═══ Given entries
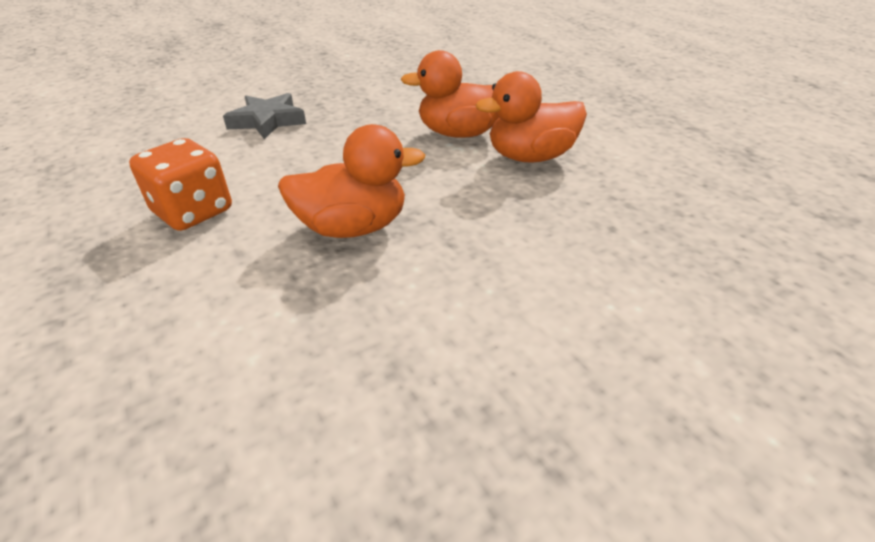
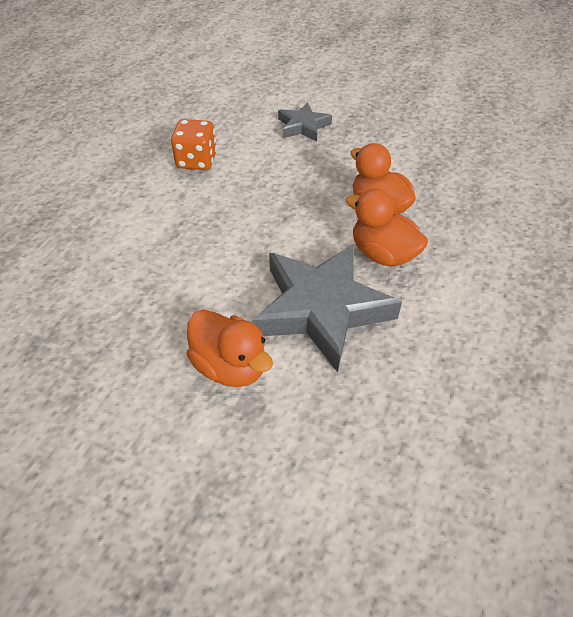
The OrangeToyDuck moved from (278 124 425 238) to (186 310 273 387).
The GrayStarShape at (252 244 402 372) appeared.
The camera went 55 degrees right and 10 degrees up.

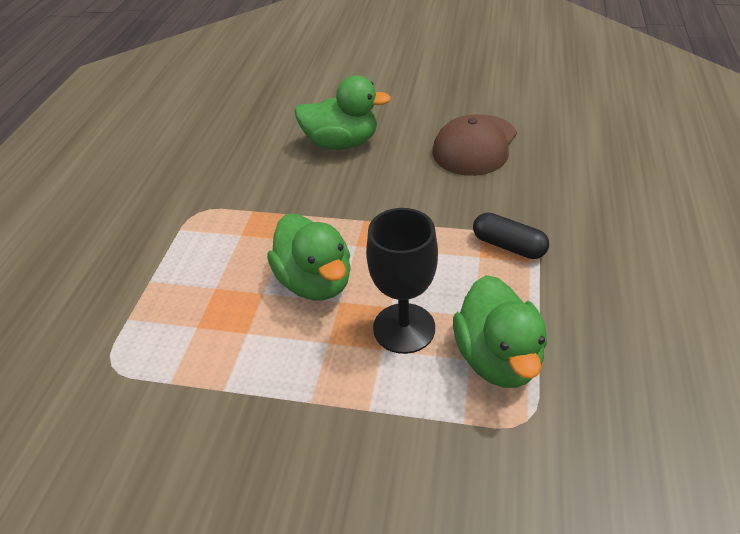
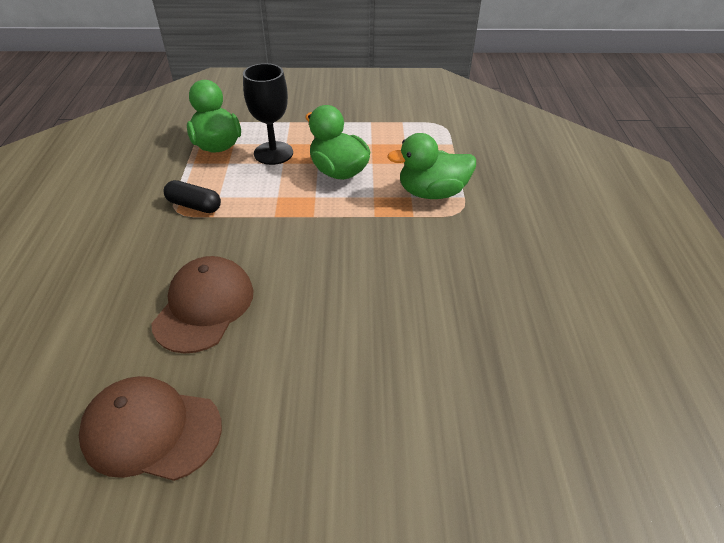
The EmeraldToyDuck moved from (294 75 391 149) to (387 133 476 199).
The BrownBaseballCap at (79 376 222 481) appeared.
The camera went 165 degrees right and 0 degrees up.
══════
— What needs to be done —
Without the images, print all of the lines above exactly.

— Result —
The OrangeToyDuck moved from (278 124 425 238) to (186 310 273 387).
The GrayStarShape at (252 244 402 372) appeared.
The camera went 55 degrees right and 10 degrees up.

The EmeraldToyDuck moved from (294 75 391 149) to (387 133 476 199).
The BrownBaseballCap at (79 376 222 481) appeared.
The camera went 165 degrees right and 0 degrees up.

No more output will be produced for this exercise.